**Task item**
In the listing that follows, print every line exactly and leave the images out.

+++ Data segment +++

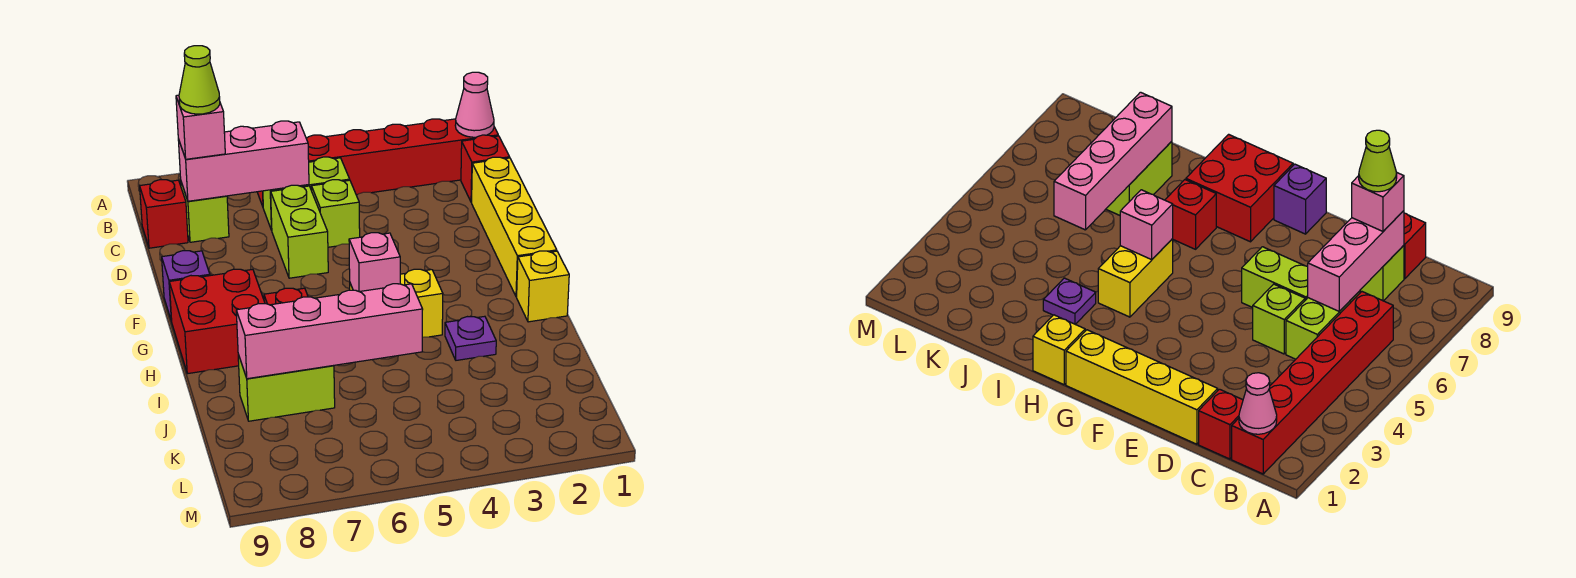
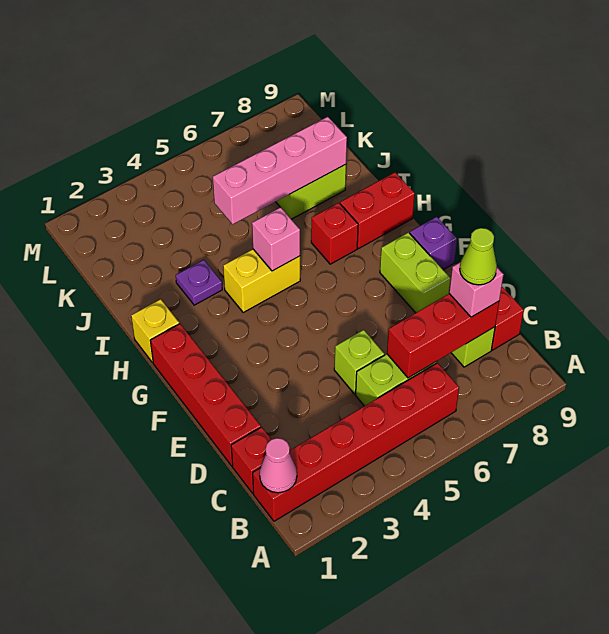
pink brick C6:C8 level 2 -> red brick C6:C8 level 2
yellow brick D1:G1 level 1 -> red brick D1:G1 level 1
lime brick D6:E6 level 1 -> lime brick E8:F8 level 1
red brick G8:H9 level 1 -> red brick H8:H9 level 1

+++

**Solution to this exercise**
pink brick C6:C8 level 2 -> red brick C6:C8 level 2
yellow brick D1:G1 level 1 -> red brick D1:G1 level 1
lime brick D6:E6 level 1 -> lime brick E8:F8 level 1
red brick G8:H9 level 1 -> red brick H8:H9 level 1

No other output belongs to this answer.